(JOB ITEM)
Copy, with no pictures, the line that contains "purple ring [166,200,229,245] -> none" and each line after it down to the end of the entries below, exactly.

++++++

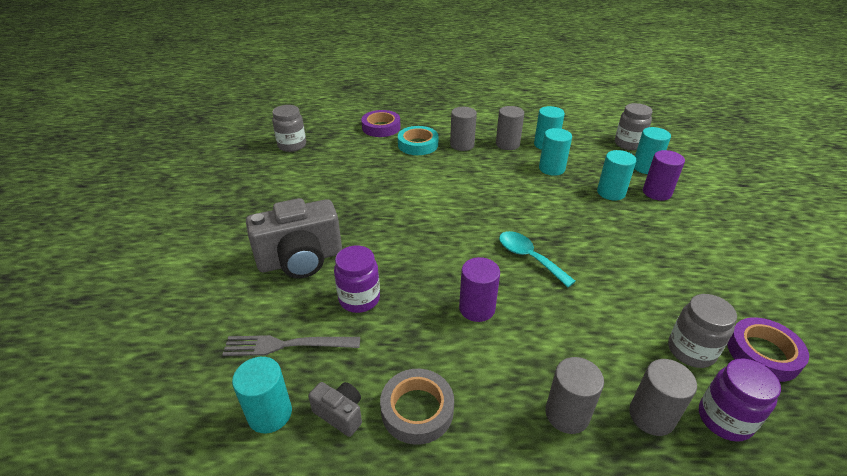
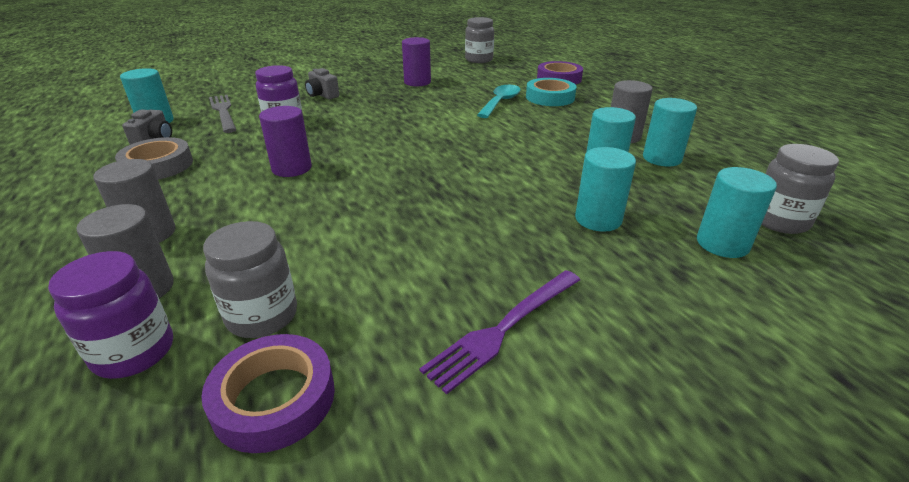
camera: 65 degrees right, 5 degrees down
grey camera [246,198,342,278] -> grey camera [305,68,339,99], size x0.46
grey cylinder [450,107,477,151] -> none
turquoise spoon [499,231,576,287] -> turquoise spoon moved to [477,85,521,118]
purple cylinder [643,150,685,201] -> purple cylinder moved to [402,37,431,86]
none -> purple fork [419,270,580,394]

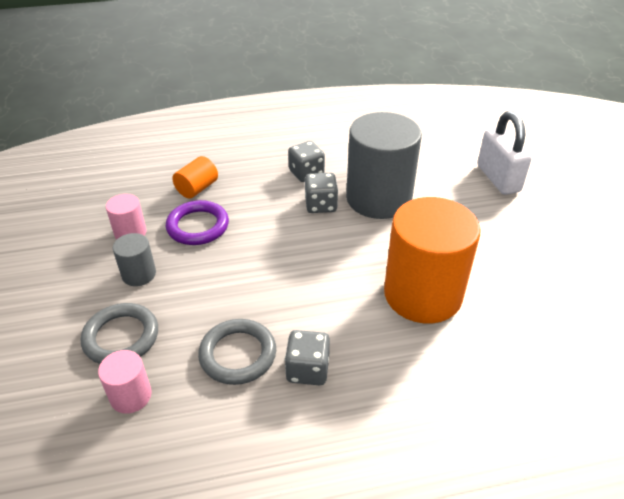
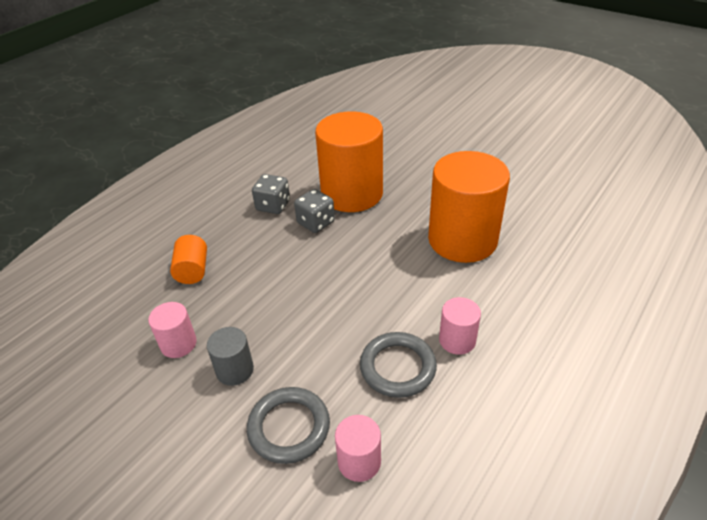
camera: 40 degrees left, 0 degrees up
purple ring [166,200,229,245] -> none
grey dice [285,330,330,386] -> pink cylinder [439,297,481,355]
grey cylinder [346,112,422,219] -> orange cylinder [315,111,383,212]
white padlock [477,111,532,195] -> none

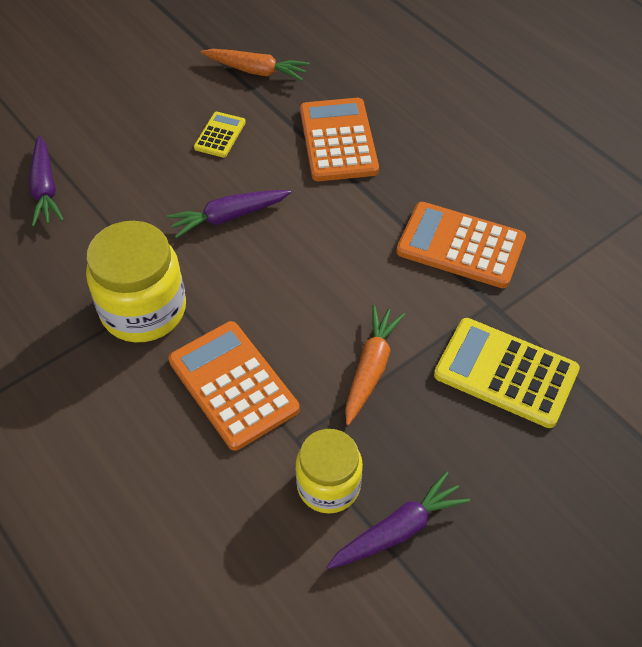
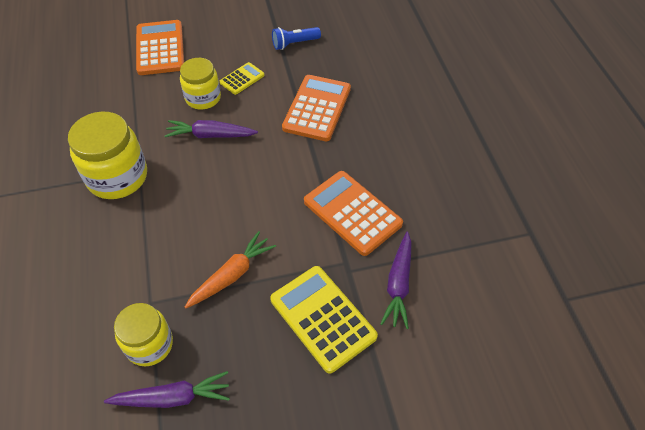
camera: 25 degrees right, 0 degrees up
purple carrot [29,135,64,227] -> purple carrot moved to [380,232,412,329]
orange calculator [168,321,299,451] -> orange calculator moved to [136,20,184,75]
orange carrot [201,49,310,81] -> blue flashlight [272,27,321,50]
none -> yellow jar [180,58,221,109]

++++++

(RESULT FOR THIS EXERCISE)
purple ring [166,200,229,245] -> none
grey dice [285,330,330,386] -> pink cylinder [439,297,481,355]
grey cylinder [346,112,422,219] -> orange cylinder [315,111,383,212]
white padlock [477,111,532,195] -> none

camera: 25 degrees right, 0 degrees up
purple carrot [29,135,64,227] -> purple carrot moved to [380,232,412,329]
orange calculator [168,321,299,451] -> orange calculator moved to [136,20,184,75]
orange carrot [201,49,310,81] -> blue flashlight [272,27,321,50]
none -> yellow jar [180,58,221,109]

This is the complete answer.